- **EXERCISE OBJECTIVE**: Transcribe all the material exactly. Leave every line as it is.

- **DATA SECTION**:

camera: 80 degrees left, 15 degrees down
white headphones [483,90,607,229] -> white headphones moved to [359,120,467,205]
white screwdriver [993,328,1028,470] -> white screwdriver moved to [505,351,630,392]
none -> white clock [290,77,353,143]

- **EXERCISE RESULT**:
camera: 80 degrees left, 15 degrees down
white headphones [483,90,607,229] -> white headphones moved to [359,120,467,205]
white screwdriver [993,328,1028,470] -> white screwdriver moved to [505,351,630,392]
none -> white clock [290,77,353,143]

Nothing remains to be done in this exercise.